BEGIN RAW DATA

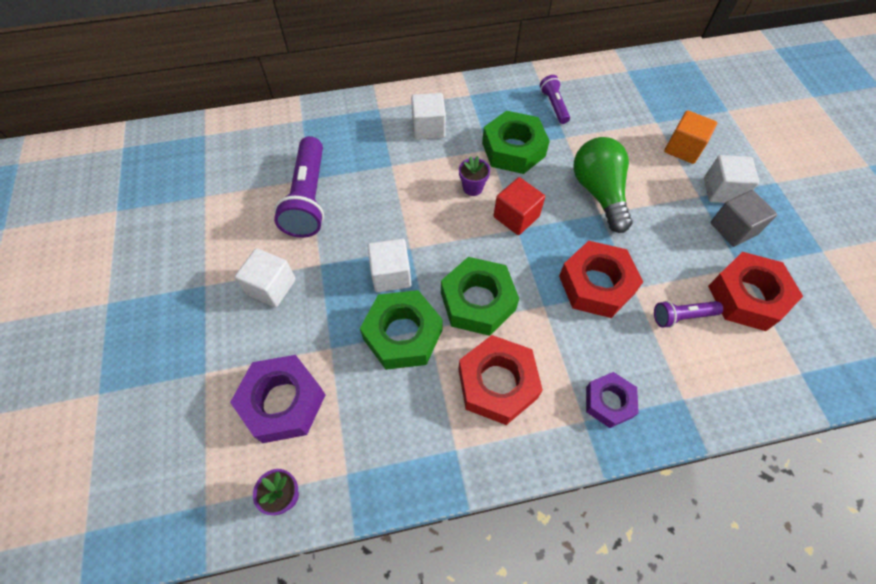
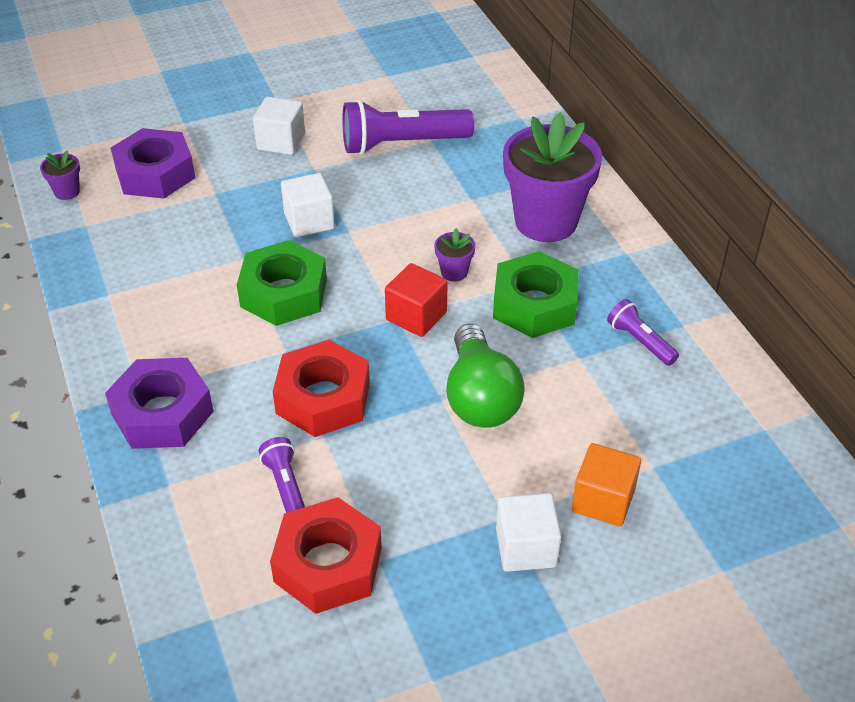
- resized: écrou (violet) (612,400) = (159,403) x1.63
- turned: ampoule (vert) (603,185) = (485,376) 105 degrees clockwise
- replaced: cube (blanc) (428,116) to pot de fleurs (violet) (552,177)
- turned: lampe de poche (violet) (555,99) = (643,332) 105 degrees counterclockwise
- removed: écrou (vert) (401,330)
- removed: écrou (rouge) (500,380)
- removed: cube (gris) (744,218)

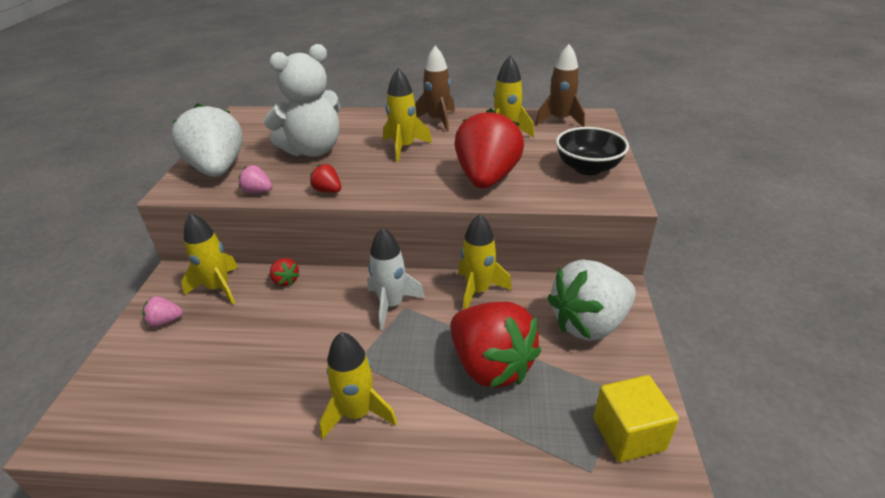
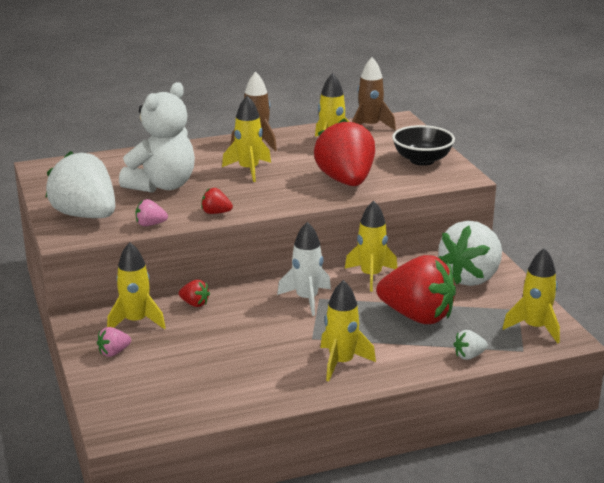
- added: fraise (blanc) (470,345)
- replaced: cube (jaune) (636,418) to fusée (jaune) (531,296)

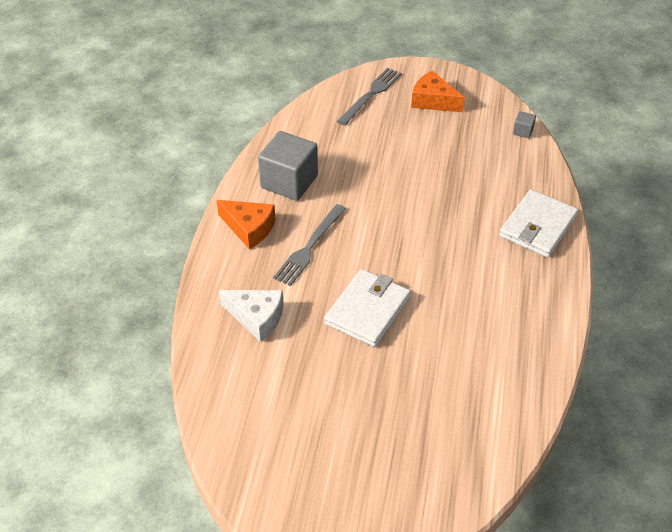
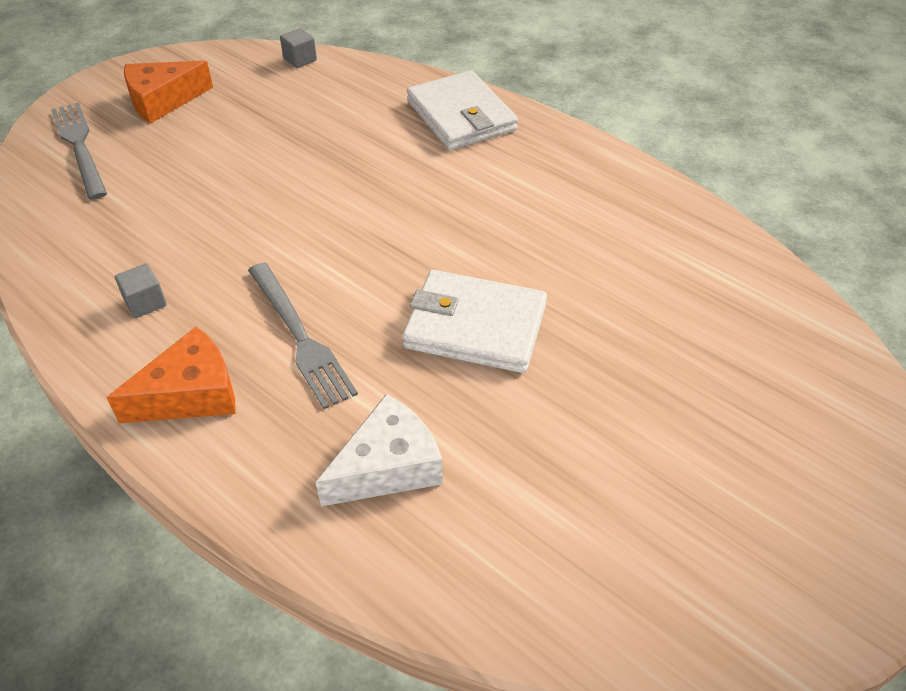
- resized: cube (gris) (288,166) = (141,290) x0.42
- turned: portefeuille (blanc) (367,308) = (474,321) 45 degrees counterclockwise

END RAW DATA

WHAT TO PRODUCE:
Among the entries, how many lines contain the string "resized"? Give the number without anything else.

FINISHED TASK:
2